Segment Start: The data

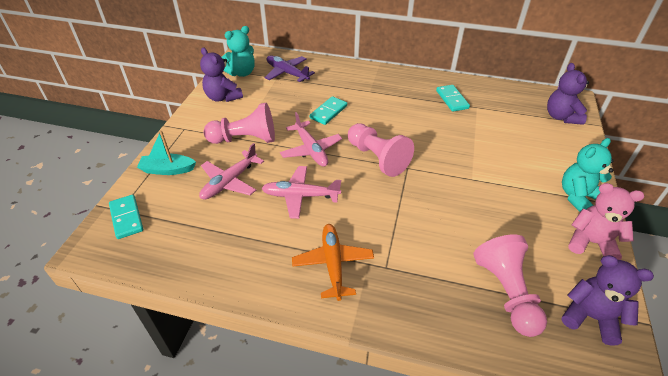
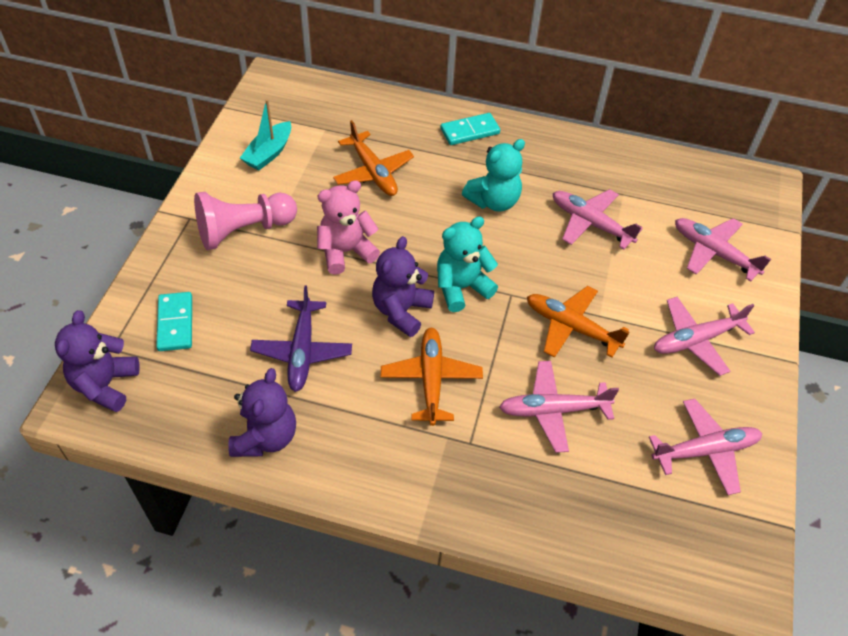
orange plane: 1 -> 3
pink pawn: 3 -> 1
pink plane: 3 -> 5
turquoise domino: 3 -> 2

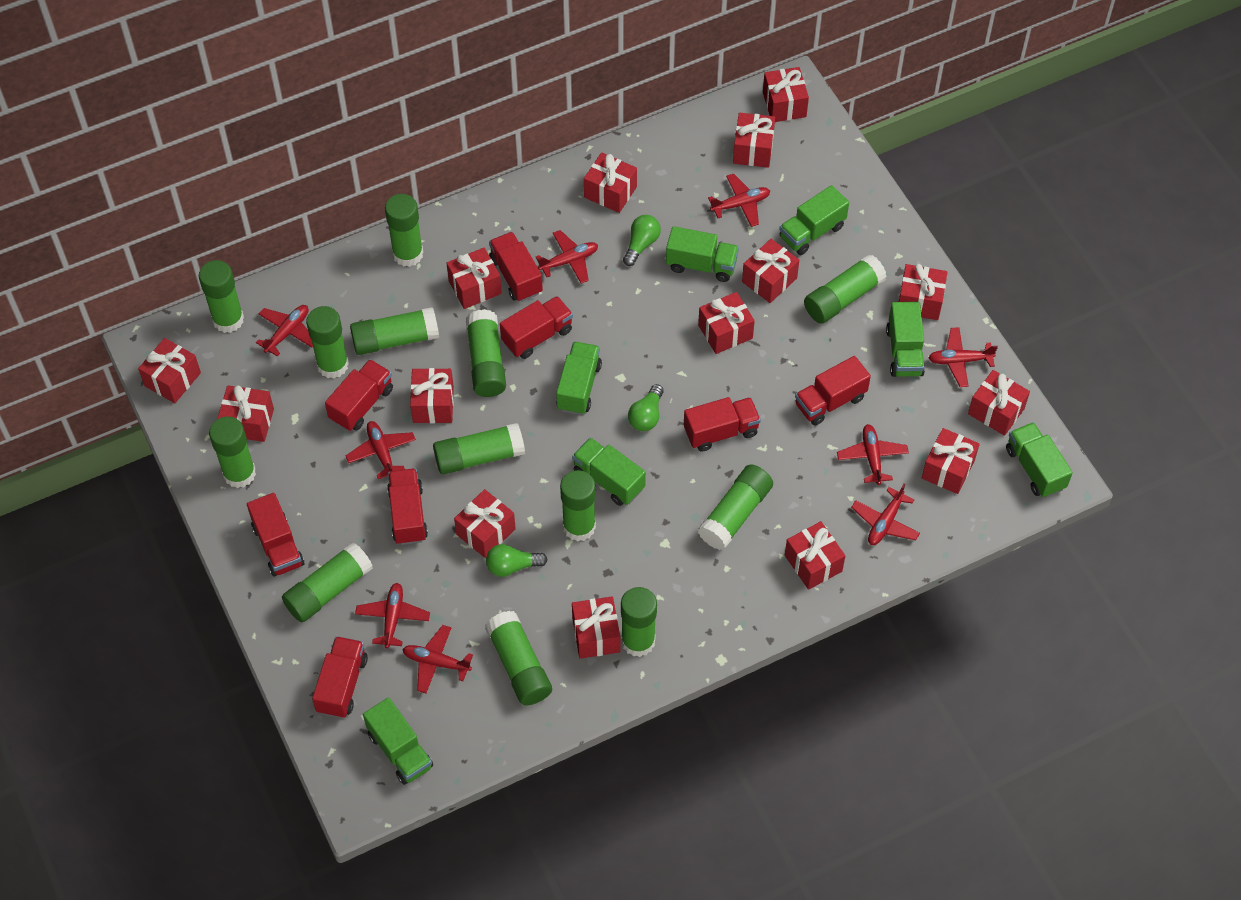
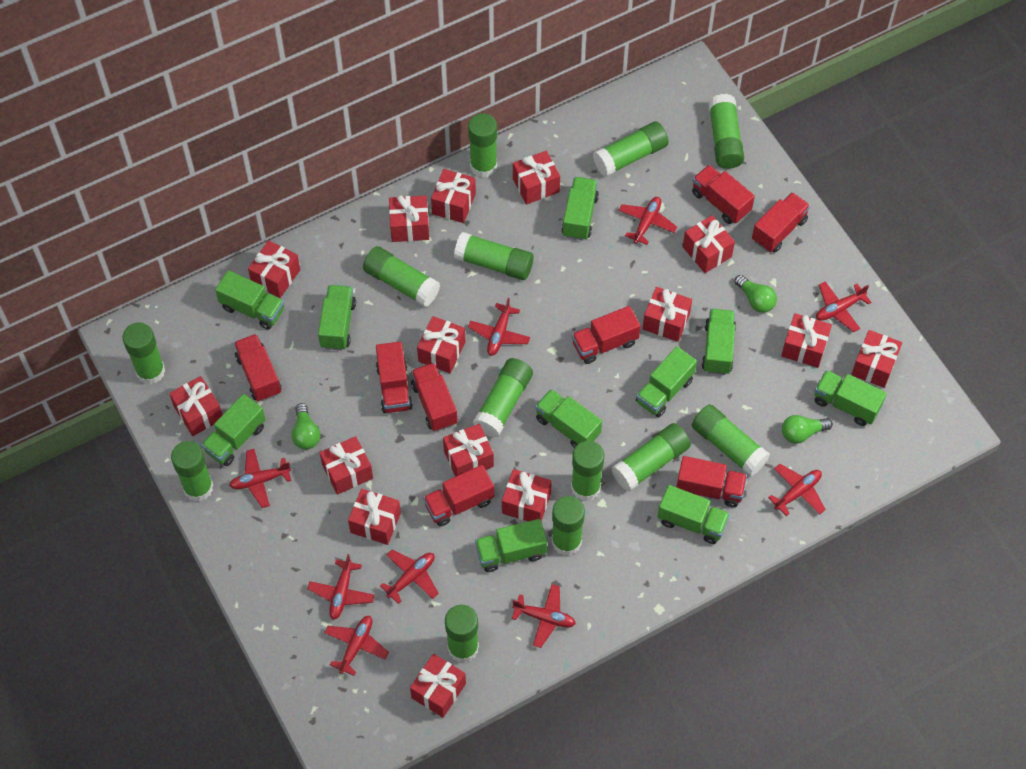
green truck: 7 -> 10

Segment End: The data

Output the whole listing again, exactly, without its pictures.

orange plane: 1 -> 3
pink pawn: 3 -> 1
pink plane: 3 -> 5
turquoise domino: 3 -> 2

green truck: 7 -> 10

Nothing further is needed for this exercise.